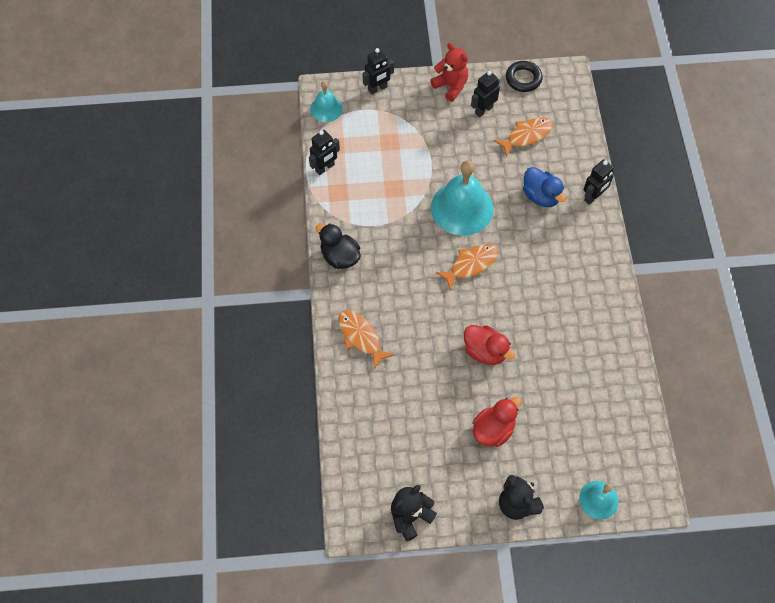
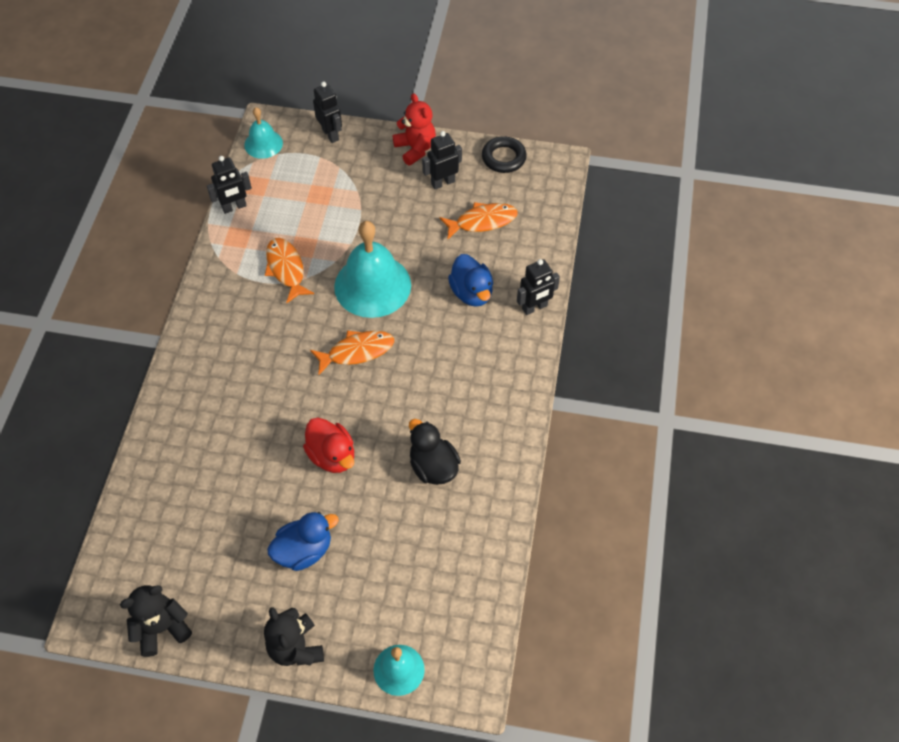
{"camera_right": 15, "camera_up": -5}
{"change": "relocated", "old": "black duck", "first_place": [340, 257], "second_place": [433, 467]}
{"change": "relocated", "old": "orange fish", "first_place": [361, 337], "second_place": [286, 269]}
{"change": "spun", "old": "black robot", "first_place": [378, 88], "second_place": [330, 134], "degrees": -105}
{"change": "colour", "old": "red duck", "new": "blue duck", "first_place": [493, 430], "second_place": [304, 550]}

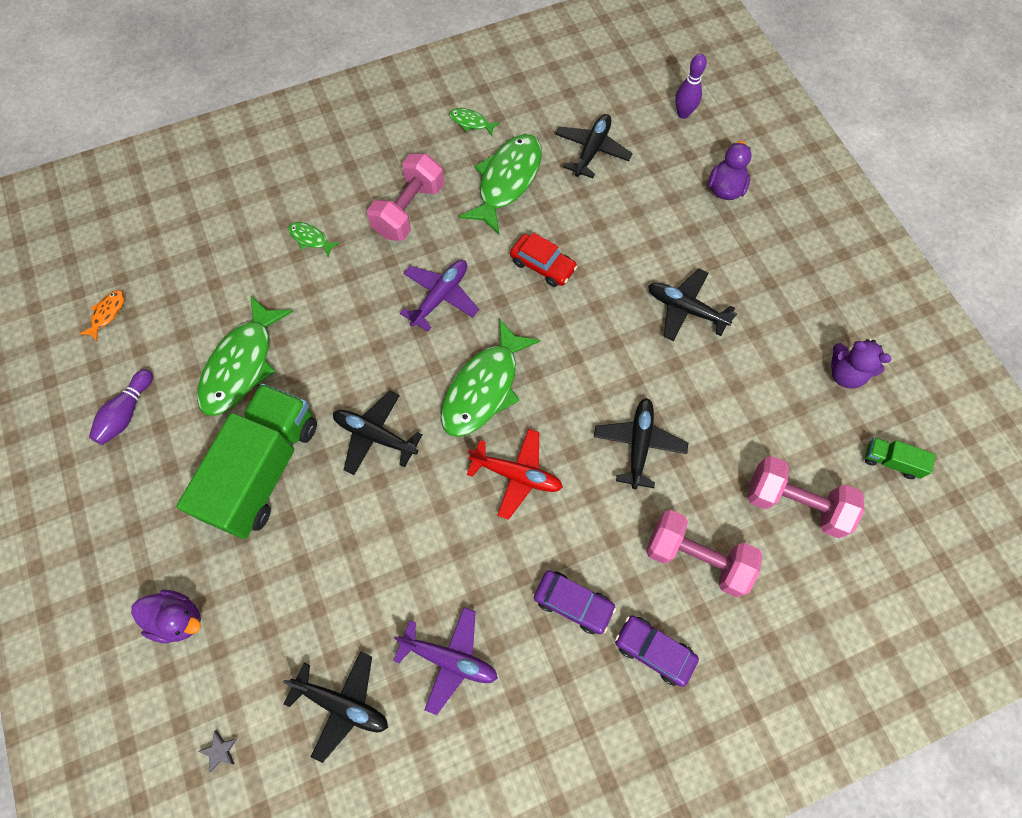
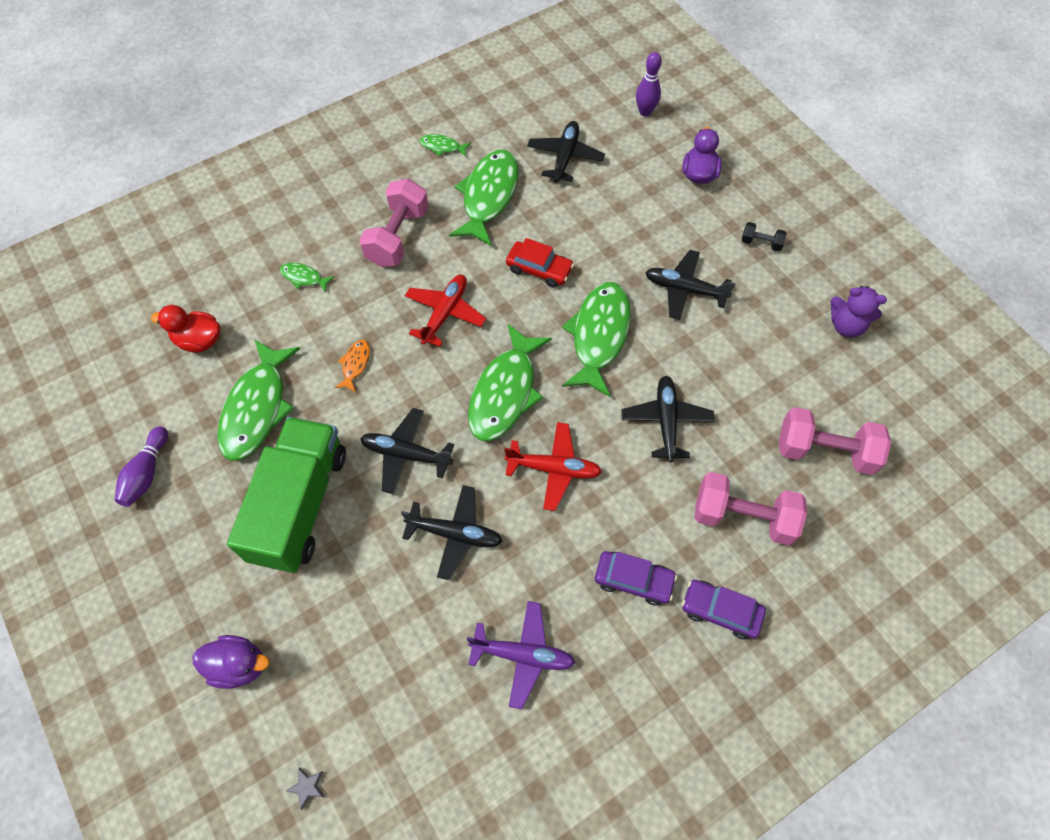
{"camera_right": -10, "camera_up": -5}
{"change": "relocated", "old": "orange fish", "first_place": [107, 314], "second_place": [355, 364]}
{"change": "relocated", "old": "black plane", "first_place": [342, 704], "second_place": [455, 534]}
{"change": "colour", "old": "purple plane", "new": "red plane", "first_place": [440, 297], "second_place": [445, 313]}
{"change": "missing", "old": "green truck", "first_place": [890, 461]}
{"change": "appeared", "new": "red duck", "second_place": [199, 340]}
{"change": "appeared", "new": "green fish", "second_place": [599, 336]}
{"change": "appeared", "new": "black dumbbell", "second_place": [761, 243]}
——————————
From the first line to the last, please copy the data exactly, with the pictures left out.

{"camera_right": 15, "camera_up": -5}
{"change": "relocated", "old": "black duck", "first_place": [340, 257], "second_place": [433, 467]}
{"change": "relocated", "old": "orange fish", "first_place": [361, 337], "second_place": [286, 269]}
{"change": "spun", "old": "black robot", "first_place": [378, 88], "second_place": [330, 134], "degrees": -105}
{"change": "colour", "old": "red duck", "new": "blue duck", "first_place": [493, 430], "second_place": [304, 550]}

{"camera_right": -10, "camera_up": -5}
{"change": "relocated", "old": "orange fish", "first_place": [107, 314], "second_place": [355, 364]}
{"change": "relocated", "old": "black plane", "first_place": [342, 704], "second_place": [455, 534]}
{"change": "colour", "old": "purple plane", "new": "red plane", "first_place": [440, 297], "second_place": [445, 313]}
{"change": "missing", "old": "green truck", "first_place": [890, 461]}
{"change": "appeared", "new": "red duck", "second_place": [199, 340]}
{"change": "appeared", "new": "green fish", "second_place": [599, 336]}
{"change": "appeared", "new": "black dumbbell", "second_place": [761, 243]}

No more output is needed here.